Exercise description – One figure is the whole answer: the number of lines below that contain the word "minus".

*** Block opens ***

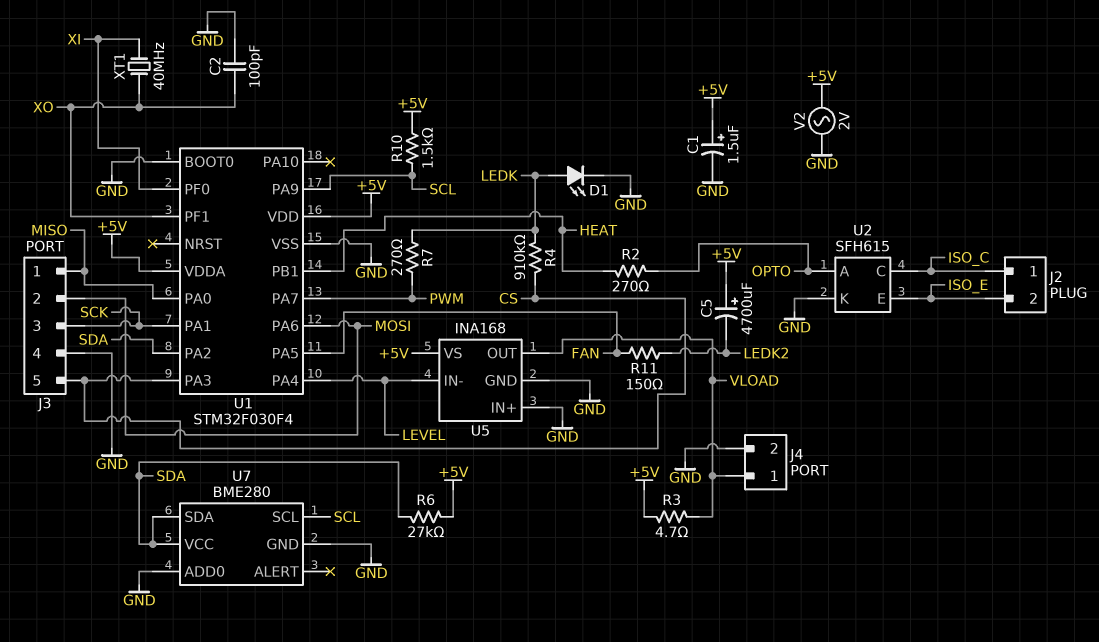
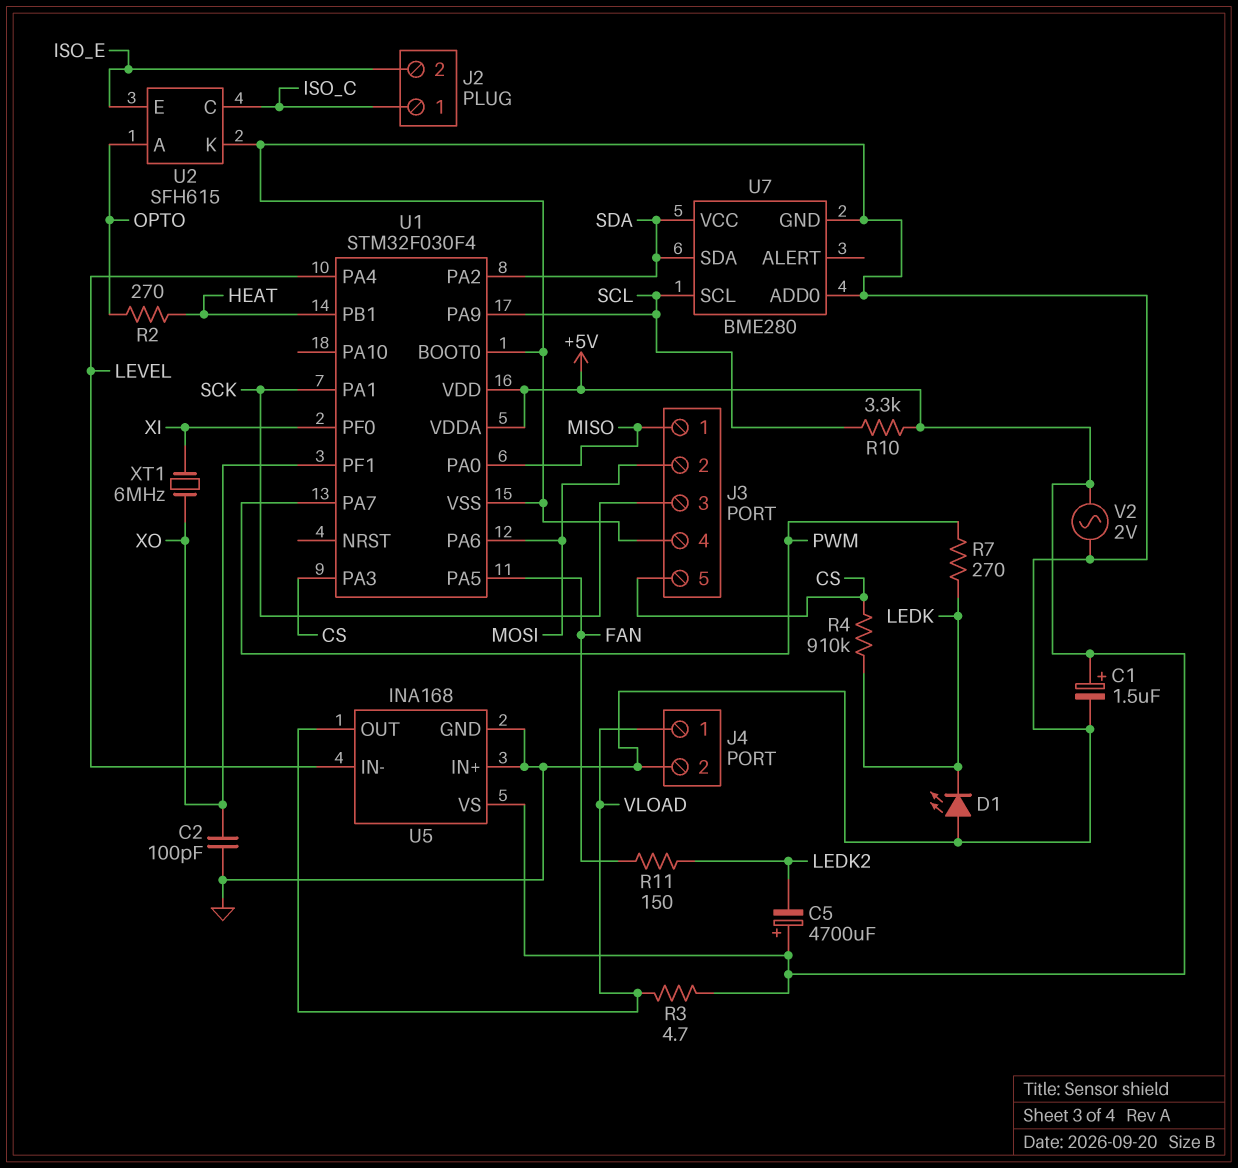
D1: LED (A LEDK, K GND) -> LED (A GND, K LEDK)
R6: 27k (+5V, SDA) -> none
R10: 1.5k (+5V, SCL) -> 3.3k (+5V, SCL)
XT1: 40MHz (XI, XO) -> 6MHz (XI, XO)

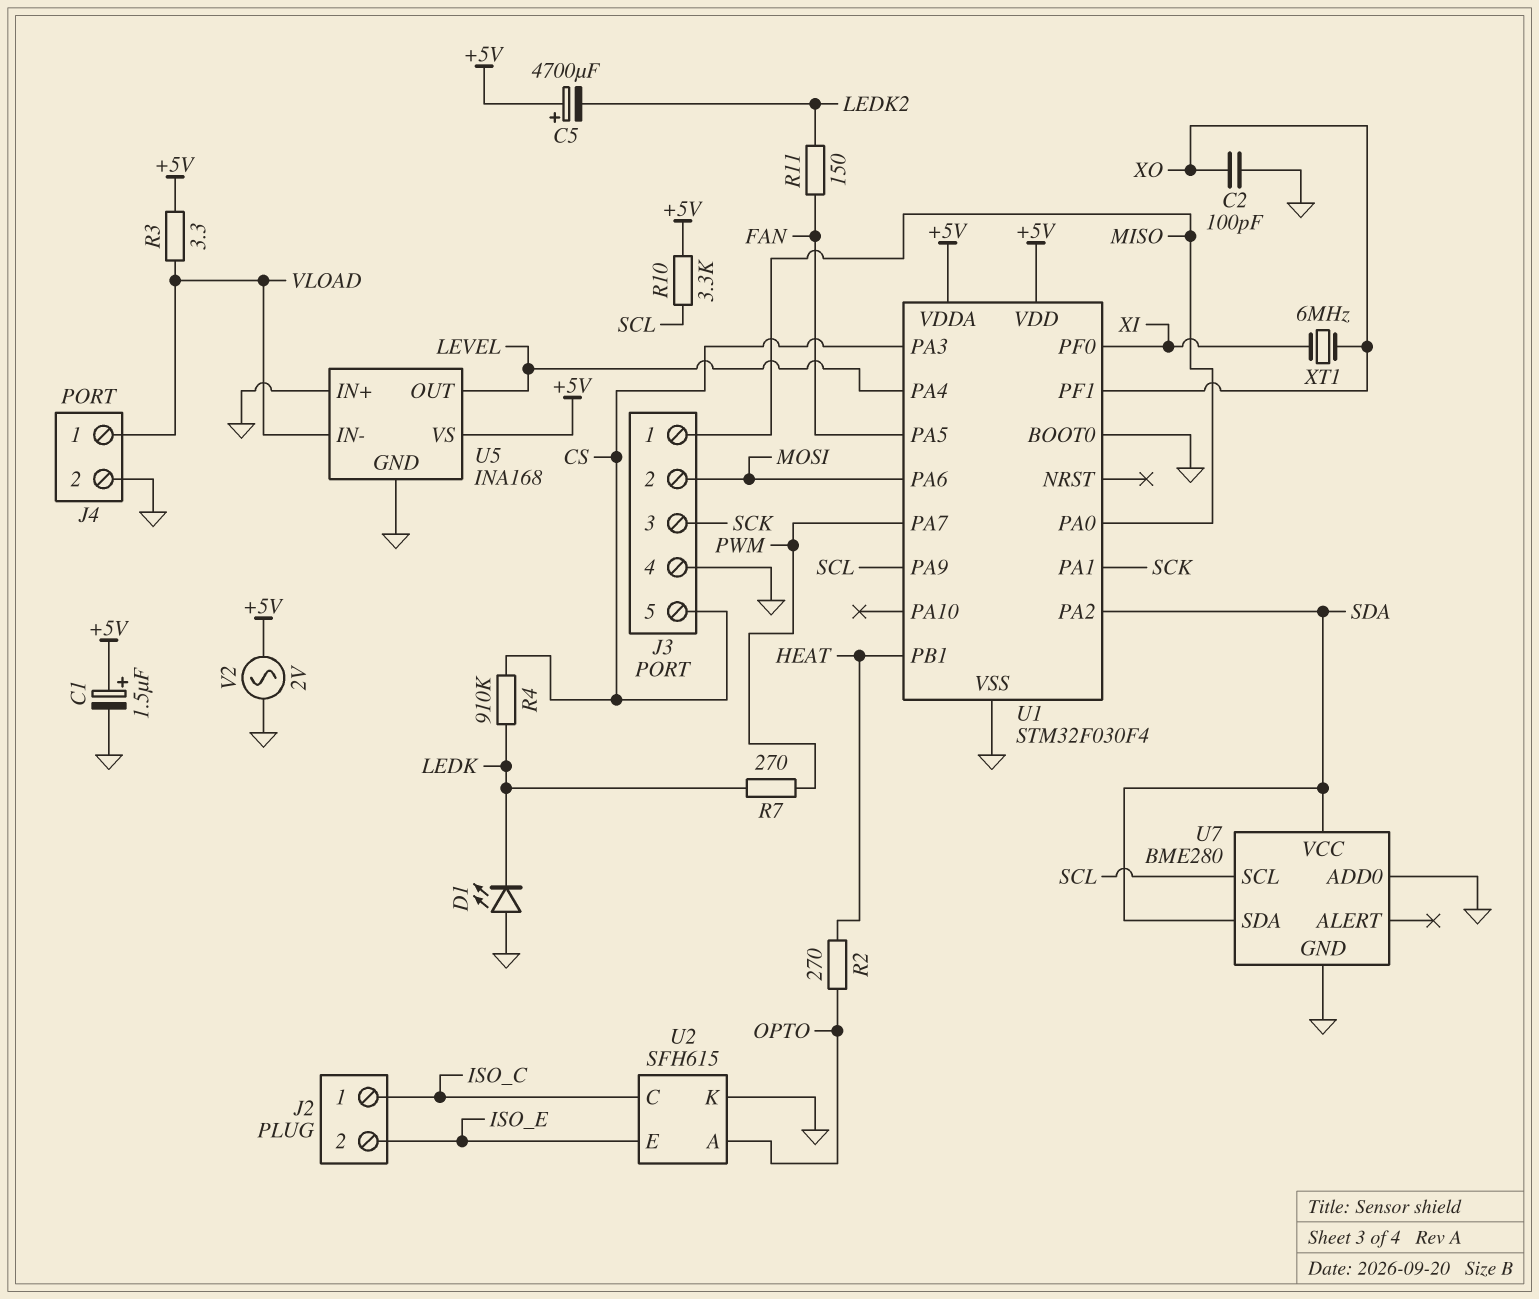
R3: 4.7 (+5V, VLOAD) -> 3.3 (+5V, VLOAD)
U5 pin IN-: LEVEL -> VLOAD
U5 pin OUT: VLOAD -> LEVEL

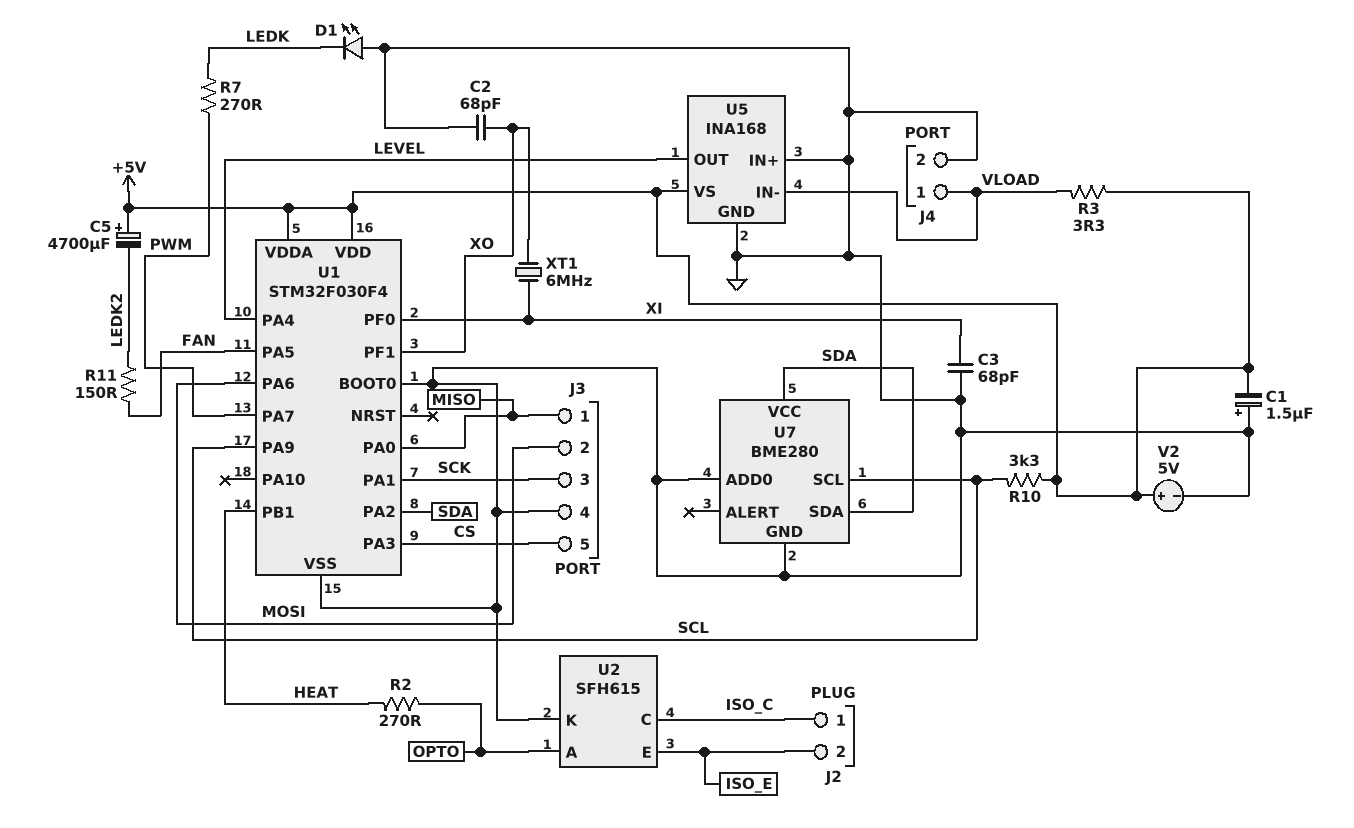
C1: 1.5uF (plus +5V, minus GND) -> 1.5uF (plus GND, minus +5V)
C2: 100pF (GND, XO) -> 68pF (GND, XO)
C3: none -> 68pF (GND, XI)
R4: 910k (CS, LEDK) -> none
V2: AC 2V (+5V, GND) -> 5V (plus +5V, minus GND)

*** Block closes ***

Task answer – 2